Which of the lines in the records below hold the string "yellow"? Copy every one of them.

*** Data for review Section Begins ***

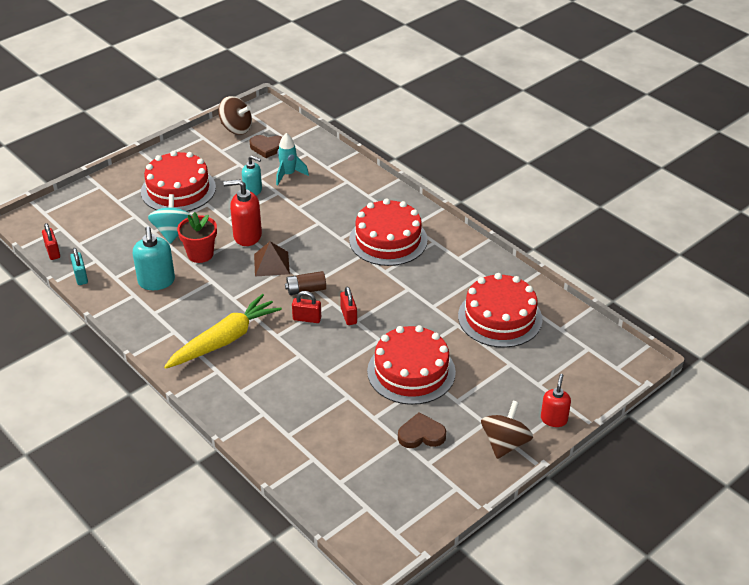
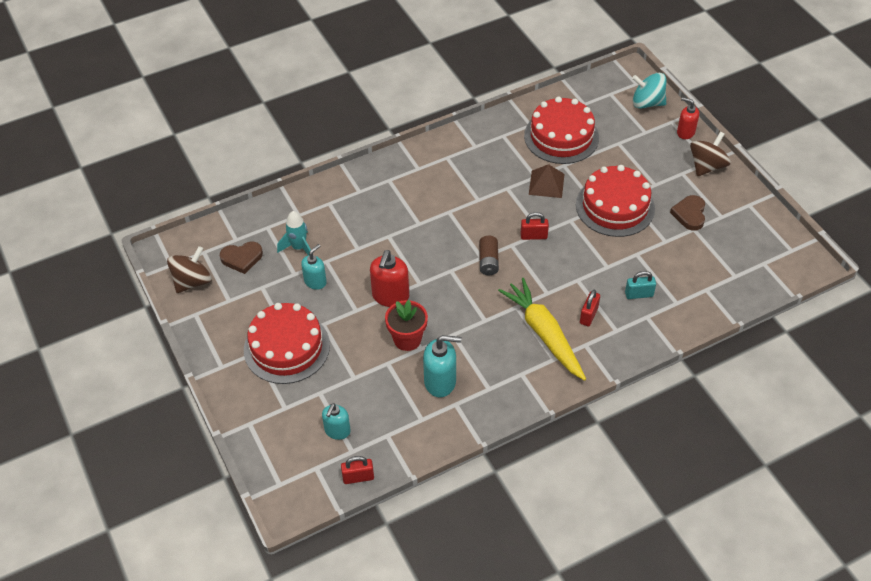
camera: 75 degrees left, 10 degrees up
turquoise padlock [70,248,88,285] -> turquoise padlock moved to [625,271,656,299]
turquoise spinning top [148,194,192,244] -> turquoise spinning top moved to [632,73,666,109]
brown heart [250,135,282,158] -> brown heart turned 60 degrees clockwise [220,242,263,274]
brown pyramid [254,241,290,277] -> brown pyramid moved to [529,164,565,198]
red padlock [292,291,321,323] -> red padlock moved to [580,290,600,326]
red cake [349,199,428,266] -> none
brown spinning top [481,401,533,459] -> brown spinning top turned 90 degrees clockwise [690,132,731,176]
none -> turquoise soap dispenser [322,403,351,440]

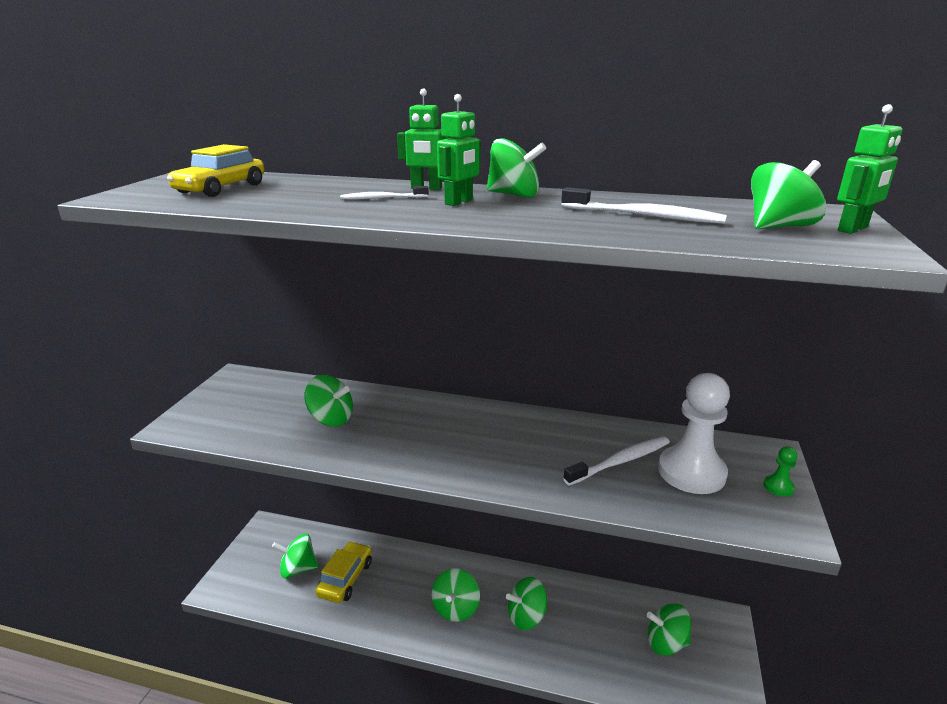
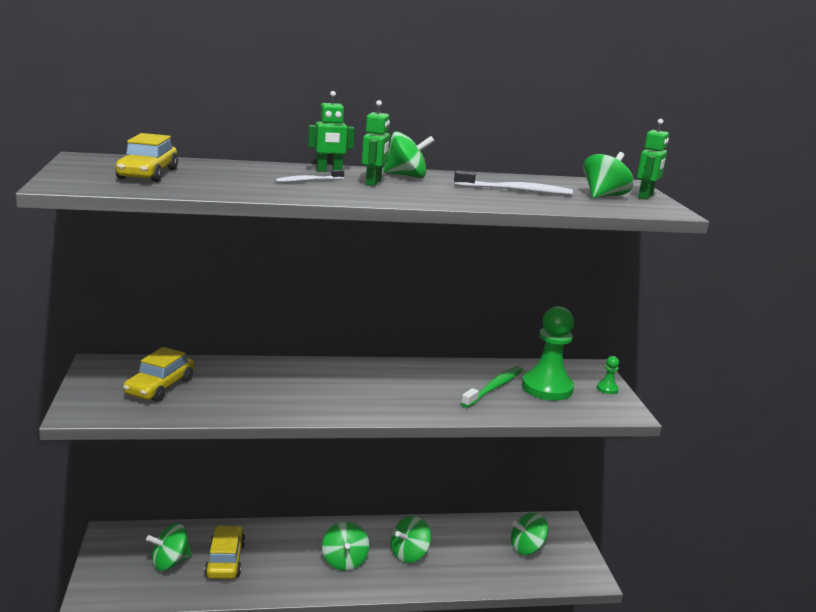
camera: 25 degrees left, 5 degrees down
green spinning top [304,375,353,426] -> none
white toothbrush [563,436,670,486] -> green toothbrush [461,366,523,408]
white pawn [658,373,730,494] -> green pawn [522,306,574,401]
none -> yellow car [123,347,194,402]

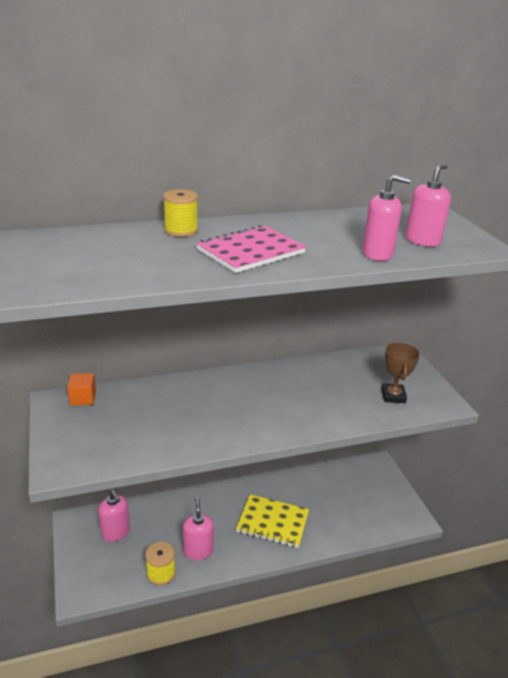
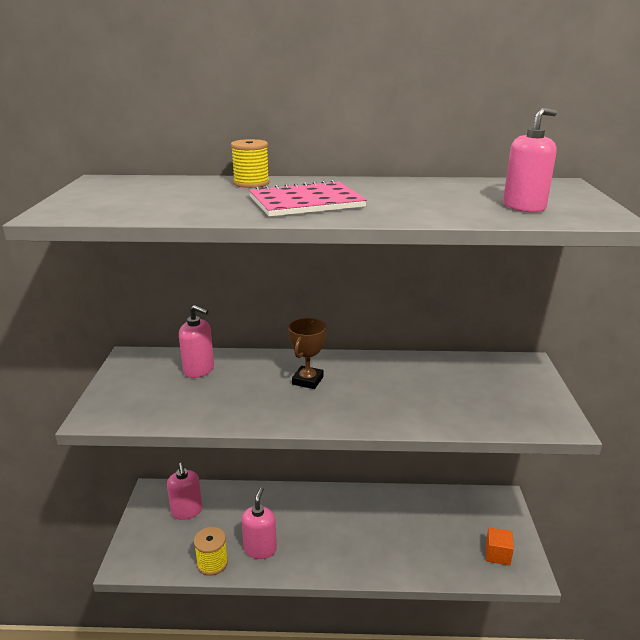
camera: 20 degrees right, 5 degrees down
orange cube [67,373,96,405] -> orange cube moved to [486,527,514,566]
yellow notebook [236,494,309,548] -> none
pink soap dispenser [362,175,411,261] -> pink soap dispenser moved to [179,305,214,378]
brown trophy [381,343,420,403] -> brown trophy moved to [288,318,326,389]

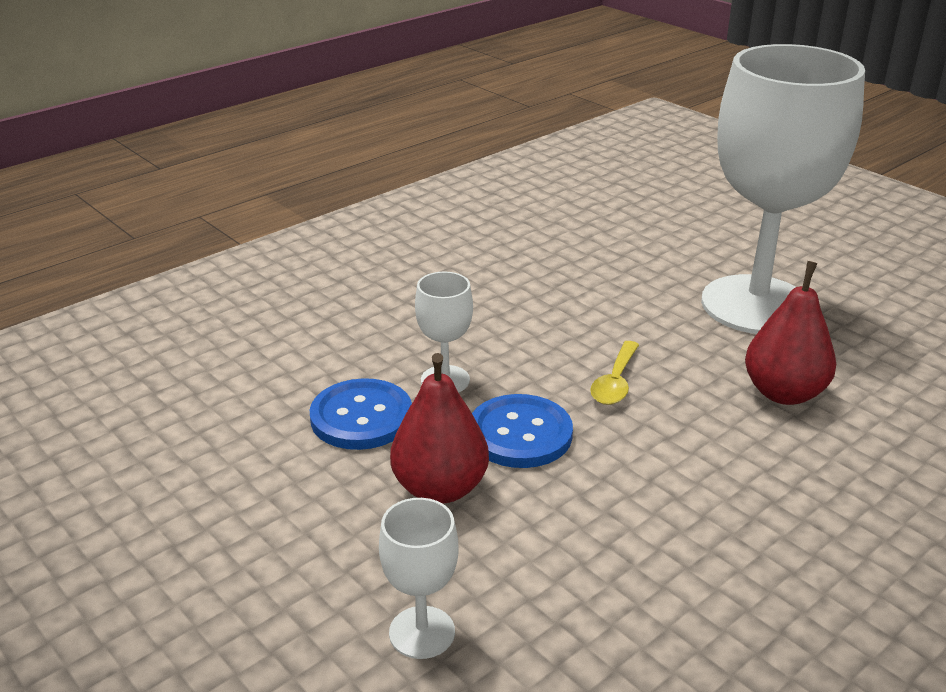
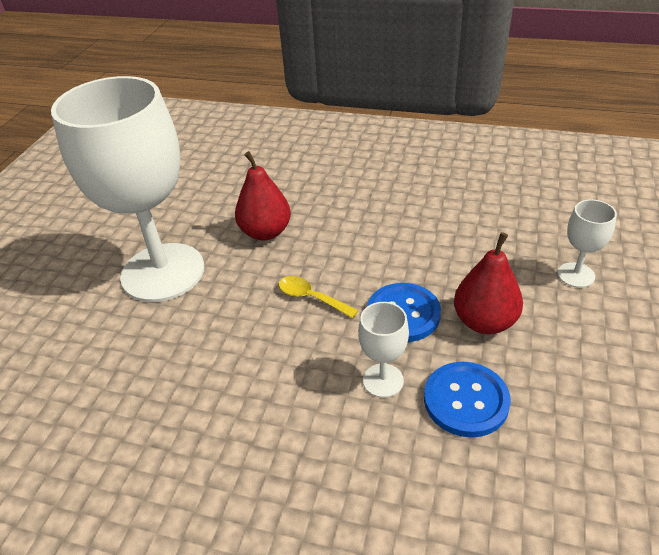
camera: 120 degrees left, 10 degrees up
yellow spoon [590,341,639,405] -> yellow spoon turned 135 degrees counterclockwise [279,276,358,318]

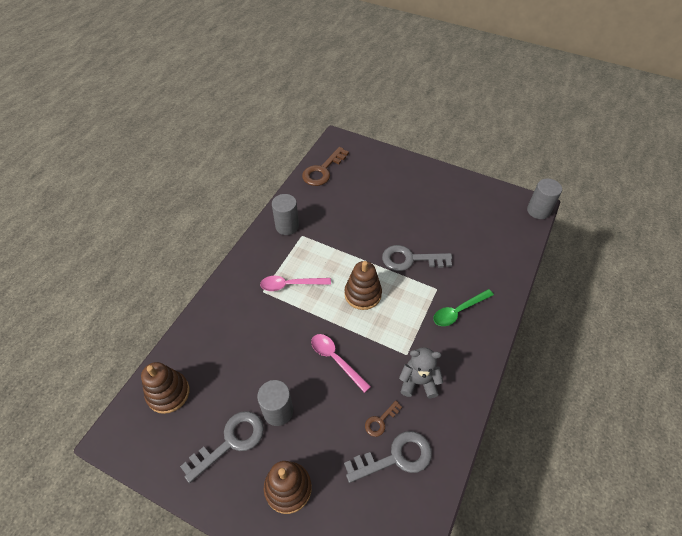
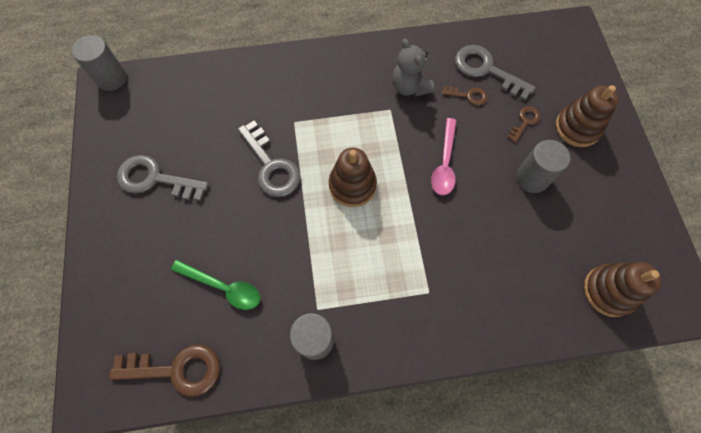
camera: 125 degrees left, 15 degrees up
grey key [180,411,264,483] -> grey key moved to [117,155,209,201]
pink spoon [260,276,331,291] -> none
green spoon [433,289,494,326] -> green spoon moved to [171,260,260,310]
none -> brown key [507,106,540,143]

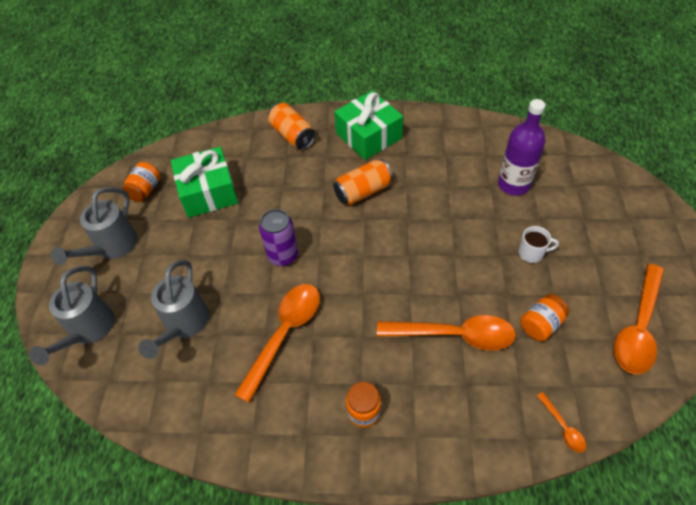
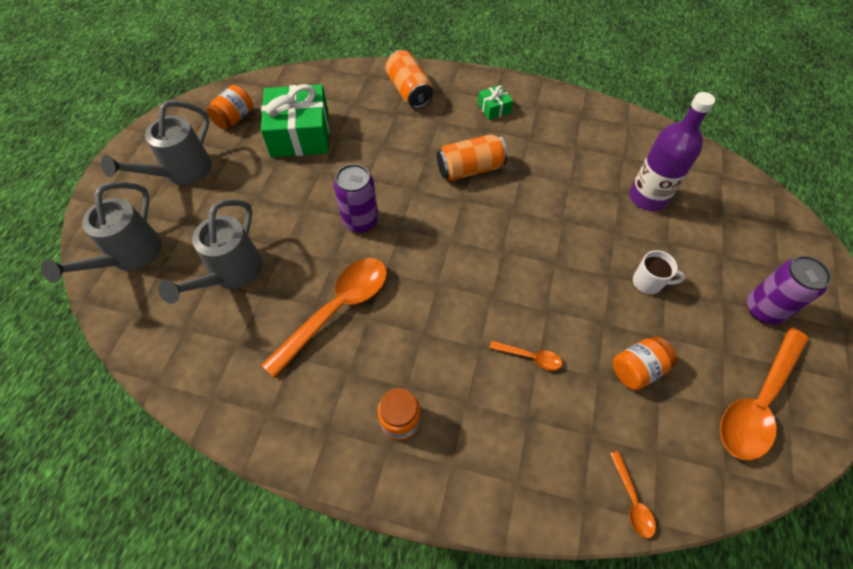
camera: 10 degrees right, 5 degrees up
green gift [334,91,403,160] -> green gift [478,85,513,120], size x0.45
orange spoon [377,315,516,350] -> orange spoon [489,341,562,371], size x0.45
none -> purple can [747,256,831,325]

*** Data for review Section Ends ***

Final answer >>
none -> yellow car [123,347,194,402]
yellow notebook [236,494,309,548] -> none
yellow spoon [590,341,639,405] -> yellow spoon turned 135 degrees counterclockwise [279,276,358,318]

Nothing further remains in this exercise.